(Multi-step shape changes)
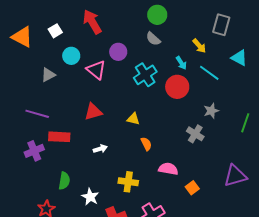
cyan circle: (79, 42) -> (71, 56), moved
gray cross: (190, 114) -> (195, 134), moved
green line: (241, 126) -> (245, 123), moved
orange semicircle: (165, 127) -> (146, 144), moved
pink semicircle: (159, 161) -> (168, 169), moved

**Exercise directions**.
In the entries above, count each line holding the word "semicircle" and give that count alone.

**Exercise solution**.
2